*** Information shown ***
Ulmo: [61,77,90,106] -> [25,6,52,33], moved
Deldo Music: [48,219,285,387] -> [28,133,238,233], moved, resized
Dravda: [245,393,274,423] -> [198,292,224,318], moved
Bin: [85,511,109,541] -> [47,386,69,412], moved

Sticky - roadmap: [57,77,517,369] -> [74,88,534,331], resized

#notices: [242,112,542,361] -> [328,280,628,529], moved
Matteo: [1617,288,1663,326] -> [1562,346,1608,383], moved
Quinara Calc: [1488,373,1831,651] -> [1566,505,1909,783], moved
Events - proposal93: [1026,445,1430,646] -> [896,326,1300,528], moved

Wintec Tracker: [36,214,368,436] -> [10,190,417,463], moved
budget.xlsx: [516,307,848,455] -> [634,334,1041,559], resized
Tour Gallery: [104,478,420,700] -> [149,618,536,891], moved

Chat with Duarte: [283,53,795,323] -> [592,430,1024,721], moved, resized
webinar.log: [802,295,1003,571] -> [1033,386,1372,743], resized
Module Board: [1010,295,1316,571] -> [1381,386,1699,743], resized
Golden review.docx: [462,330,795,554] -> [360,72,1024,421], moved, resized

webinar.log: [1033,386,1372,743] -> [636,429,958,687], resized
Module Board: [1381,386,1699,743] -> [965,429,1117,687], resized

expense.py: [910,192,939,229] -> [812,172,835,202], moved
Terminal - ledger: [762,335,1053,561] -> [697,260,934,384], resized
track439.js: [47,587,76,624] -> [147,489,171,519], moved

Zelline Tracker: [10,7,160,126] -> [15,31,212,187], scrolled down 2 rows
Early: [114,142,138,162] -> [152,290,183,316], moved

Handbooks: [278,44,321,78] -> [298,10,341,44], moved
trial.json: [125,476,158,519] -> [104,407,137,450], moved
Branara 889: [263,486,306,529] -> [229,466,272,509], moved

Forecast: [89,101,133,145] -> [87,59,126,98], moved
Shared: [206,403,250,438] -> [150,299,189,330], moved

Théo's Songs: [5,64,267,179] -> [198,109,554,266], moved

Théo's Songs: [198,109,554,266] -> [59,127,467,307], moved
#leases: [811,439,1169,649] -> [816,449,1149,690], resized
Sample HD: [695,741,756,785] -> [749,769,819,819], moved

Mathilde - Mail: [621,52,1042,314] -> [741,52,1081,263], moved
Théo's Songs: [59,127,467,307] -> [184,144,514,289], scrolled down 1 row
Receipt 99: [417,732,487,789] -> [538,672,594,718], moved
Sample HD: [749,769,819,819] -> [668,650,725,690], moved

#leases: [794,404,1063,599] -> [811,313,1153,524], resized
***
**What this task involves**: All lines in the data above from the one with "Branara 889: [263,486,306,529]" through the one with "Théo's Songs: [198,109,554,266]" must be repeated exactly, and no others.

**Solution to the exercise**:
Branara 889: [263,486,306,529] -> [229,466,272,509], moved

Forecast: [89,101,133,145] -> [87,59,126,98], moved
Shared: [206,403,250,438] -> [150,299,189,330], moved

Théo's Songs: [5,64,267,179] -> [198,109,554,266], moved

Théo's Songs: [198,109,554,266] -> [59,127,467,307], moved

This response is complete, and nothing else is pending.